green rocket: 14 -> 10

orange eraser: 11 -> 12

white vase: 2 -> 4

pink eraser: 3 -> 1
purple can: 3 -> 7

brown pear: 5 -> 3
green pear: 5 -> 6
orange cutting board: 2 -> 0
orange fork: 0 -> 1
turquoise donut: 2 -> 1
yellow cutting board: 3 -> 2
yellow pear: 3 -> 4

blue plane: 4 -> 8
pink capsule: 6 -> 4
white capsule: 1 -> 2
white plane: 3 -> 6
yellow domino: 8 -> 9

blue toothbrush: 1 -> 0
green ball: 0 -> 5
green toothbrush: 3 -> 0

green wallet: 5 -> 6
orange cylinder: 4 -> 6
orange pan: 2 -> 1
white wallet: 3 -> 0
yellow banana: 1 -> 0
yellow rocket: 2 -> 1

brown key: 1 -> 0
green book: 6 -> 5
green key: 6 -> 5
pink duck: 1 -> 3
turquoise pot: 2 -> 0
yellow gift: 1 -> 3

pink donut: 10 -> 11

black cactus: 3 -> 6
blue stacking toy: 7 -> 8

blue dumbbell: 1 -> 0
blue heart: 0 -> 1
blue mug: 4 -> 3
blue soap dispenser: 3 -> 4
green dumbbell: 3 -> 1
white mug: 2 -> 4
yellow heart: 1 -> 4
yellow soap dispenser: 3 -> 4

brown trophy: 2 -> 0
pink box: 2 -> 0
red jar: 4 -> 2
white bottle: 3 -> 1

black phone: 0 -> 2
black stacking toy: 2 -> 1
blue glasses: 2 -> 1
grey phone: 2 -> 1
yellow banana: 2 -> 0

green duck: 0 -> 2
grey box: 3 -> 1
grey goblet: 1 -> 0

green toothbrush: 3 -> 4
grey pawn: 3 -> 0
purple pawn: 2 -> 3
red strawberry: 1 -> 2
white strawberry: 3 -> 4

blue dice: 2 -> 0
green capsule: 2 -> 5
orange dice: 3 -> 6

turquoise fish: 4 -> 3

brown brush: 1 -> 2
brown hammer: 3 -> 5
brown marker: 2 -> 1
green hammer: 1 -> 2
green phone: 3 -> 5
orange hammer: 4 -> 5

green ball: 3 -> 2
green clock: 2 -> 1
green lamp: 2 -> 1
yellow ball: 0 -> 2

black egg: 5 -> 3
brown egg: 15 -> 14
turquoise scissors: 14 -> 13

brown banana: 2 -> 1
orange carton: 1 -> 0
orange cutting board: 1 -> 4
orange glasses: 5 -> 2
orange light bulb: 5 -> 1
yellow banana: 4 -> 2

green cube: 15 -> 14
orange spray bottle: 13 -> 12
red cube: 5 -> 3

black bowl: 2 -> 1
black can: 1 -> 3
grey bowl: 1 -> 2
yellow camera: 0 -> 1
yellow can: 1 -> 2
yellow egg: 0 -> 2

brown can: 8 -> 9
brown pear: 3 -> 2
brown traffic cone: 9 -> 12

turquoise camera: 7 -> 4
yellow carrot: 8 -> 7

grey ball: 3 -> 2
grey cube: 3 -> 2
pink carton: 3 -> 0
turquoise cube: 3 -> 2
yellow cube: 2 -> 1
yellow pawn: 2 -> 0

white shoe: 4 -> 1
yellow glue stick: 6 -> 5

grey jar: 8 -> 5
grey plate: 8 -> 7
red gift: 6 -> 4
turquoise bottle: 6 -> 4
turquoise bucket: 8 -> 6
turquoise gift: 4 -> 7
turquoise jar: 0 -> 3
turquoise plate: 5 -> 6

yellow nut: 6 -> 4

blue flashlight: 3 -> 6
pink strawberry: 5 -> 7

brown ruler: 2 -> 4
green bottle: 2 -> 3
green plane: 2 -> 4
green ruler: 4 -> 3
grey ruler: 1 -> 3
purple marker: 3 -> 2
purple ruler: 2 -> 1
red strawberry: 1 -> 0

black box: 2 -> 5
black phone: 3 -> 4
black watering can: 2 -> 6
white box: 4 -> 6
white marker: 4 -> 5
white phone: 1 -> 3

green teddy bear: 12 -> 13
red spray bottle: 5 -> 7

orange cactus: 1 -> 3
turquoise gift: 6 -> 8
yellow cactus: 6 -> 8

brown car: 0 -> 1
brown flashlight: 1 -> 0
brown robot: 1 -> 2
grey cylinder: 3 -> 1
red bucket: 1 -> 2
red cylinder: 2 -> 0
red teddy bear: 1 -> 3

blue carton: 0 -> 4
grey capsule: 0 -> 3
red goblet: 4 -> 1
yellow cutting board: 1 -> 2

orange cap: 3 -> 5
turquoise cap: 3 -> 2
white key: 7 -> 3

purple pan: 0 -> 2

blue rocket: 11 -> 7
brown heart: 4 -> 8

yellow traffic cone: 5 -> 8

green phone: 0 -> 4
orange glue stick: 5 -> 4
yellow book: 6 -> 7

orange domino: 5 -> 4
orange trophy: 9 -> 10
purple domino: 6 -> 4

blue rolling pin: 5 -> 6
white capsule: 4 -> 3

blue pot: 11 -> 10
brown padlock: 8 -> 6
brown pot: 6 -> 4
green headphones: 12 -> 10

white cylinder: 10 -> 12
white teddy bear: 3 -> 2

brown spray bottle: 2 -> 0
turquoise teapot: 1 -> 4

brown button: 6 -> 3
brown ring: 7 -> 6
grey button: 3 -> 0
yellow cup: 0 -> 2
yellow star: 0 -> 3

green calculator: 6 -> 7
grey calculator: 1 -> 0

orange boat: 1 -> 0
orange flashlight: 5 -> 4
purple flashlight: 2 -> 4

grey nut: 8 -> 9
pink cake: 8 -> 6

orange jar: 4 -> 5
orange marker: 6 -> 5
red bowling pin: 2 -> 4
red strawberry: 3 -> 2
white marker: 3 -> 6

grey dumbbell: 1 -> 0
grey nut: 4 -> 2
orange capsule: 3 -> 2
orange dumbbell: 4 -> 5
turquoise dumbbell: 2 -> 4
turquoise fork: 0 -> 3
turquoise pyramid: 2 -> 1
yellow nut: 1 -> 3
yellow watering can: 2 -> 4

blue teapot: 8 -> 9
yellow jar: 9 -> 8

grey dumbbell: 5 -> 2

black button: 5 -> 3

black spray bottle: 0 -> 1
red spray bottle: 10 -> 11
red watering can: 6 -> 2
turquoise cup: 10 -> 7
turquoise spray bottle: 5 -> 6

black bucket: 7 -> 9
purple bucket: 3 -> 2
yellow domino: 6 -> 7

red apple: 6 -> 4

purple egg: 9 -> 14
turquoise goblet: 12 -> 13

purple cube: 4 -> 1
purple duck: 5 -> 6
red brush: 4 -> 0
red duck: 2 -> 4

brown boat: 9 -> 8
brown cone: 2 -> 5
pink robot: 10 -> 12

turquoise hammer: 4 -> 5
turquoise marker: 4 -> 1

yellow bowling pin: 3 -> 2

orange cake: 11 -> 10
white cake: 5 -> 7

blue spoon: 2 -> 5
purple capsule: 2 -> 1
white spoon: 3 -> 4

++++

→ **YOUR ASSIGNMENT**:
Scan the entries above for the line containing "pink donut: 10 -> 11", and copy it and all lines after it exactly, down to and including the line containing "yellow cube: 2 -> 1".

→ **EXPECTED ANSWER**:
pink donut: 10 -> 11

black cactus: 3 -> 6
blue stacking toy: 7 -> 8

blue dumbbell: 1 -> 0
blue heart: 0 -> 1
blue mug: 4 -> 3
blue soap dispenser: 3 -> 4
green dumbbell: 3 -> 1
white mug: 2 -> 4
yellow heart: 1 -> 4
yellow soap dispenser: 3 -> 4

brown trophy: 2 -> 0
pink box: 2 -> 0
red jar: 4 -> 2
white bottle: 3 -> 1

black phone: 0 -> 2
black stacking toy: 2 -> 1
blue glasses: 2 -> 1
grey phone: 2 -> 1
yellow banana: 2 -> 0

green duck: 0 -> 2
grey box: 3 -> 1
grey goblet: 1 -> 0

green toothbrush: 3 -> 4
grey pawn: 3 -> 0
purple pawn: 2 -> 3
red strawberry: 1 -> 2
white strawberry: 3 -> 4

blue dice: 2 -> 0
green capsule: 2 -> 5
orange dice: 3 -> 6

turquoise fish: 4 -> 3

brown brush: 1 -> 2
brown hammer: 3 -> 5
brown marker: 2 -> 1
green hammer: 1 -> 2
green phone: 3 -> 5
orange hammer: 4 -> 5

green ball: 3 -> 2
green clock: 2 -> 1
green lamp: 2 -> 1
yellow ball: 0 -> 2

black egg: 5 -> 3
brown egg: 15 -> 14
turquoise scissors: 14 -> 13

brown banana: 2 -> 1
orange carton: 1 -> 0
orange cutting board: 1 -> 4
orange glasses: 5 -> 2
orange light bulb: 5 -> 1
yellow banana: 4 -> 2

green cube: 15 -> 14
orange spray bottle: 13 -> 12
red cube: 5 -> 3

black bowl: 2 -> 1
black can: 1 -> 3
grey bowl: 1 -> 2
yellow camera: 0 -> 1
yellow can: 1 -> 2
yellow egg: 0 -> 2

brown can: 8 -> 9
brown pear: 3 -> 2
brown traffic cone: 9 -> 12

turquoise camera: 7 -> 4
yellow carrot: 8 -> 7

grey ball: 3 -> 2
grey cube: 3 -> 2
pink carton: 3 -> 0
turquoise cube: 3 -> 2
yellow cube: 2 -> 1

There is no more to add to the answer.